*Exercise objective:* Skip the pictures, please, and write out exactly the lines from the opening of the data through the line containing "none -> tan brick K7 level 2".

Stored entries

BEGIN

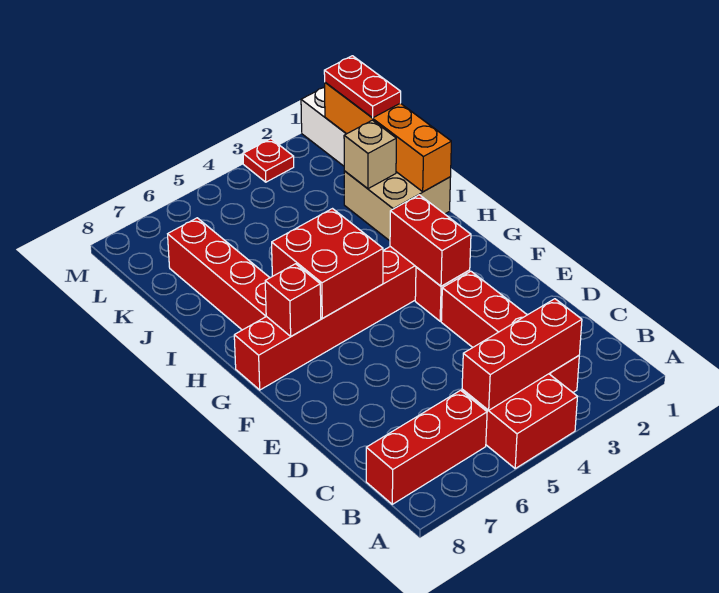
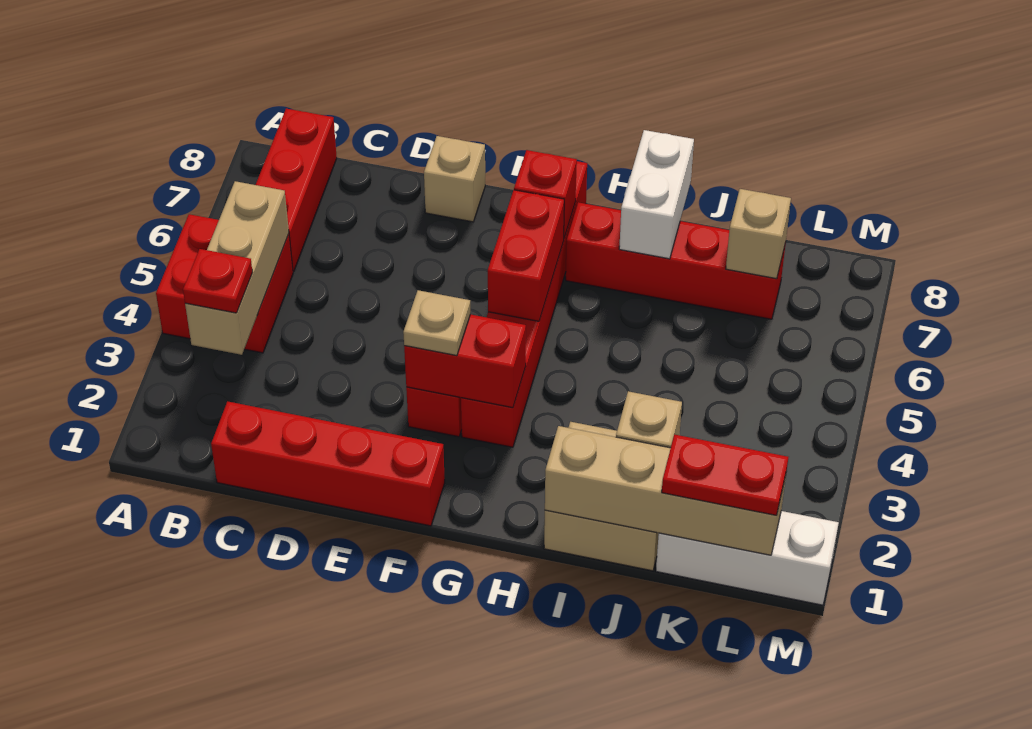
red brick B3:E3 level 1 -> red brick C1:F1 level 1
red brick B3:B5 level 2 -> tan brick B3:B5 level 2
none -> tan brick E8 level 1
none -> tan plate F3 level 3
red brick G5:H6 level 2 -> red brick G5:G6 level 2
orange brick I1:L1 level 2 -> tan brick I1:L1 level 2
none -> white brick I7:I8 level 2
none -> tan brick K7 level 2
red plate M3 level 1 -> red plate B3 level 3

END

*Problem solution:*
red brick B3:E3 level 1 -> red brick C1:F1 level 1
red brick B3:B5 level 2 -> tan brick B3:B5 level 2
none -> tan brick E8 level 1
none -> tan plate F3 level 3
red brick G5:H6 level 2 -> red brick G5:G6 level 2
orange brick I1:L1 level 2 -> tan brick I1:L1 level 2
none -> white brick I7:I8 level 2
none -> tan brick K7 level 2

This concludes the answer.